* **Exercise details**
Say how many lines of the listing below hold the word "turquoise". Give only that number.

──────── Entries shown ────────

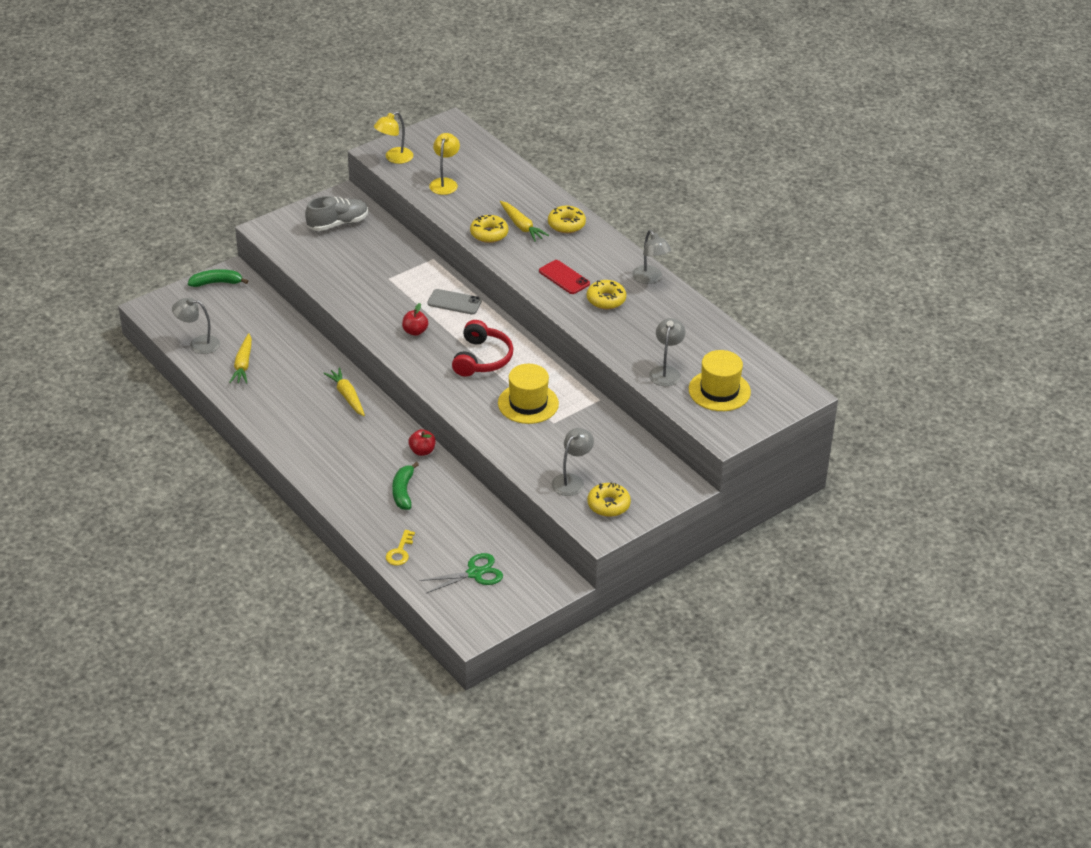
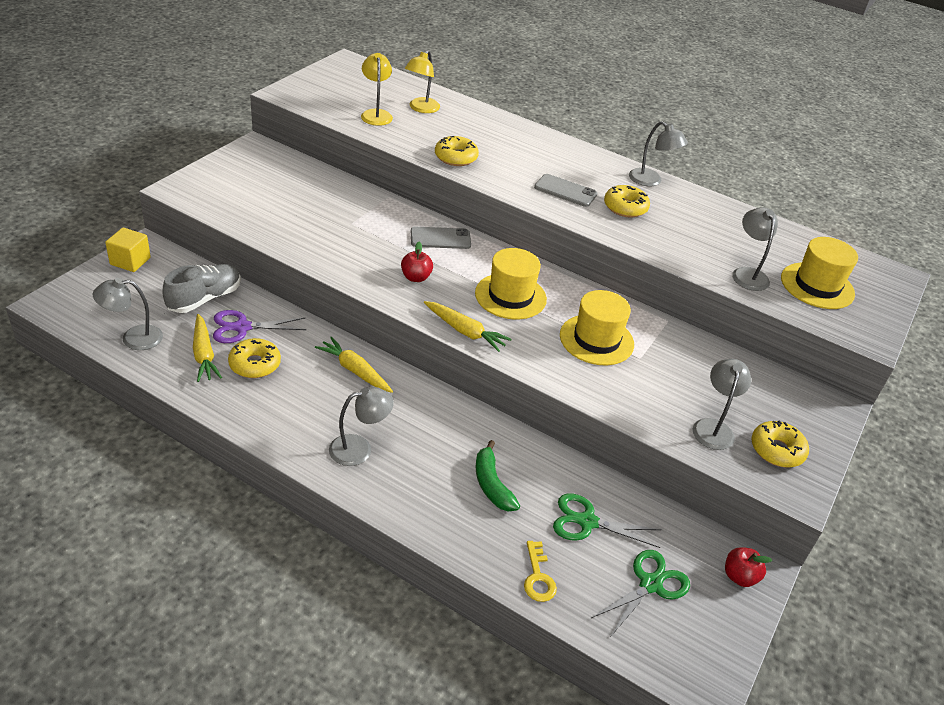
camera: 25 degrees left, 0 degrees up
green banana [188,269,248,287] -> yellow cube [105,227,151,272]
grey shoe [305,196,368,231] -> grey shoe moved to [162,264,241,313]
yellow lamp [374,112,413,164] -> yellow lamp moved to [405,50,440,113]
red apple [408,429,436,456] -> red apple moved to [725,547,772,587]
red headphones [452,320,513,377] -> yellow hat [475,248,547,319]
yellow carrot [500,201,549,242] -> yellow carrot moved to [424,301,512,352]
red phone [539,260,590,294] -> grey phone [534,174,597,207]
yellow donut [548,206,586,233] -> yellow donut moved to [228,338,281,378]
none -> purple scissors [213,310,306,343]
none -> grey lamp [329,387,394,466]
none -> green scissors [553,493,662,548]

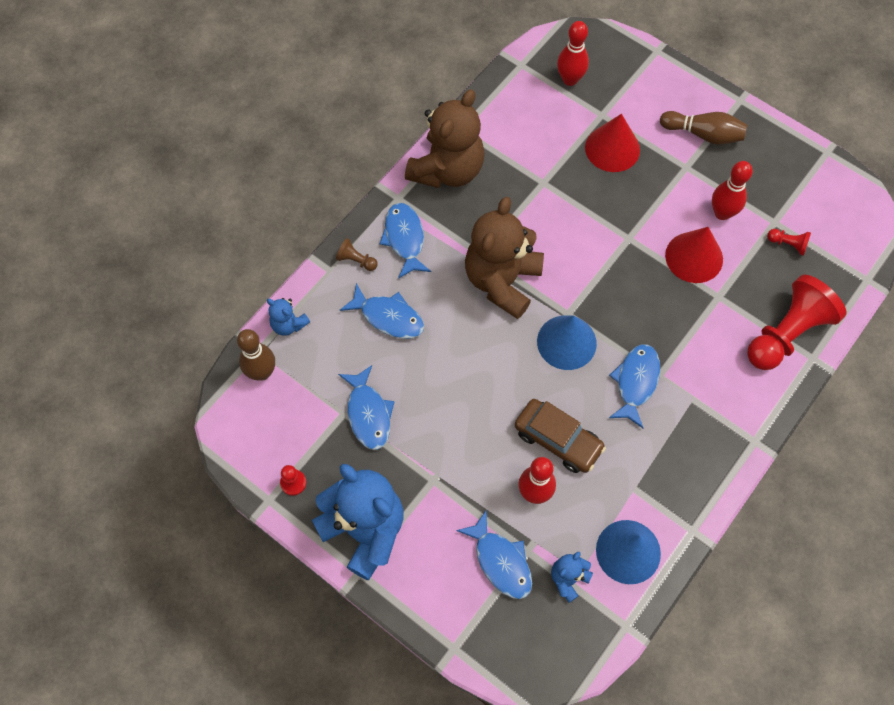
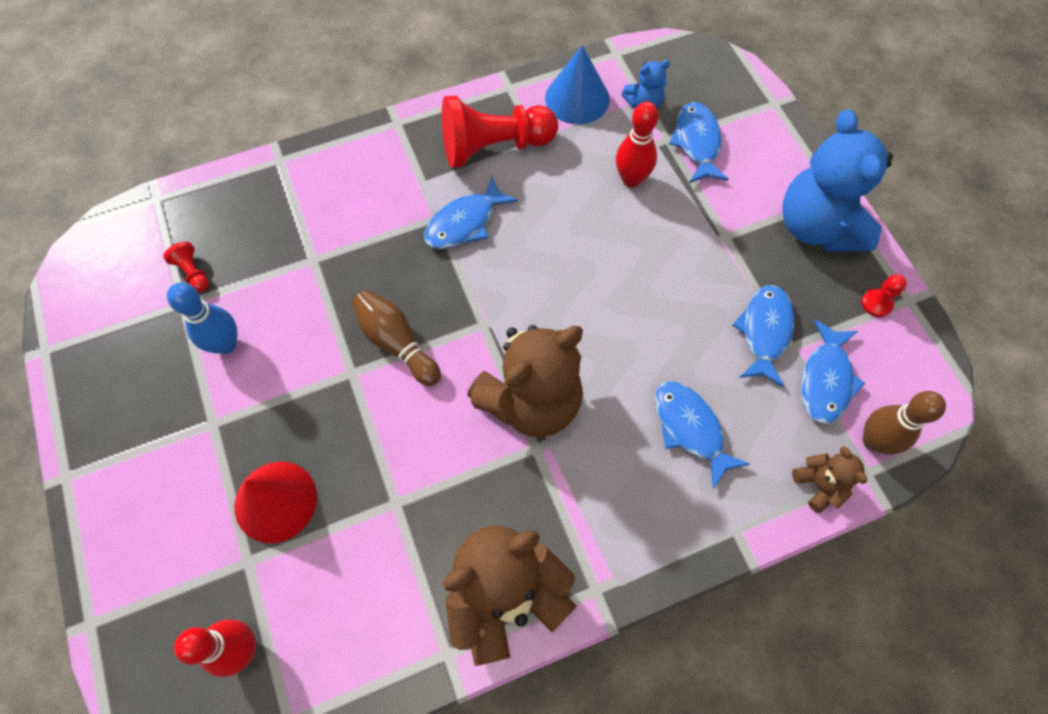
camera: 150 degrees left, 0 degrees up
blue teddy bear [267,298,310,336] -> brown teddy bear [792,446,867,513]
brown pawn [336,238,378,271] -> none
blue fish [380,203,431,279] -> blue fish moved to [801,319,865,424]
brown car [515,399,606,473] -> none
blue cone [537,316,597,370] -> none
brown bowling pin [660,111,747,144] -> brown bowling pin moved to [352,290,441,386]
red cone [665,227,723,283] -> none
red bowling pin [712,161,753,220] -> blue bowling pin [167,283,237,354]
red pawn [747,275,847,370] -> red pawn moved to [442,95,558,168]

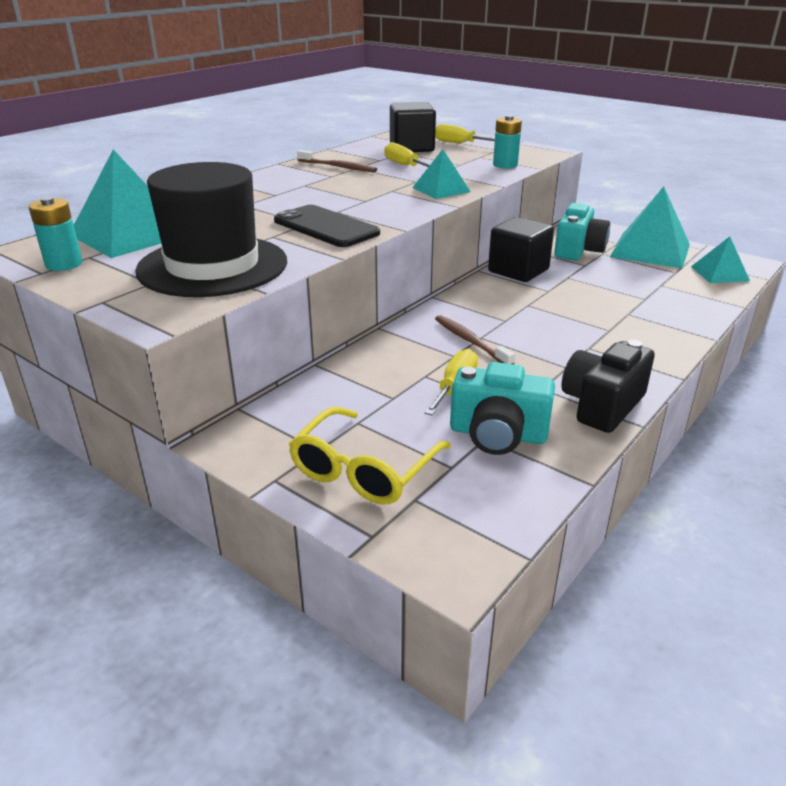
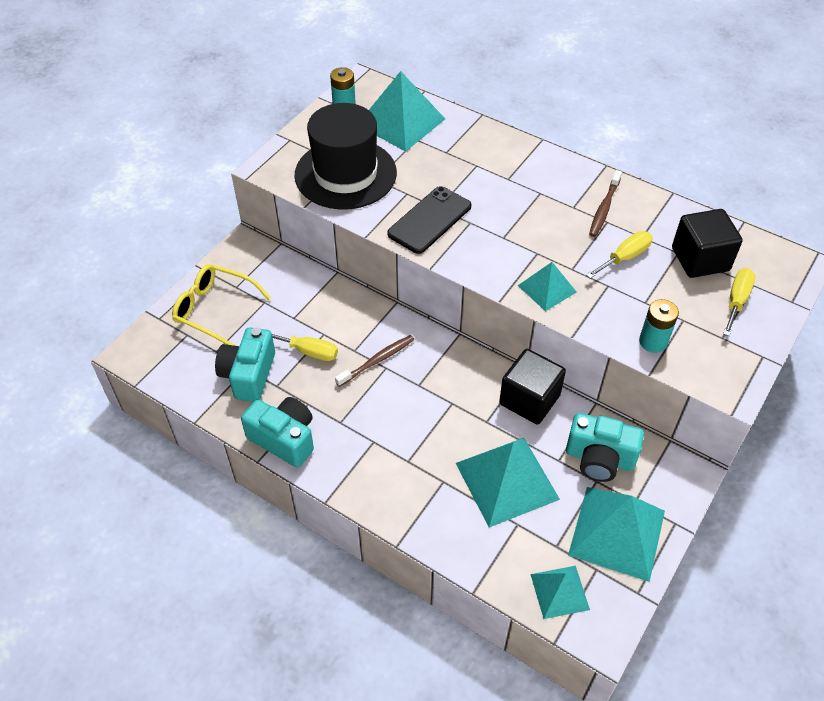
camera: 85 degrees right, 20 degrees up
black camera [561,340,655,433] -> turquoise camera [241,397,314,468]
none -> turquoise pyramid [456,438,560,527]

────────

* **Exercise result**
2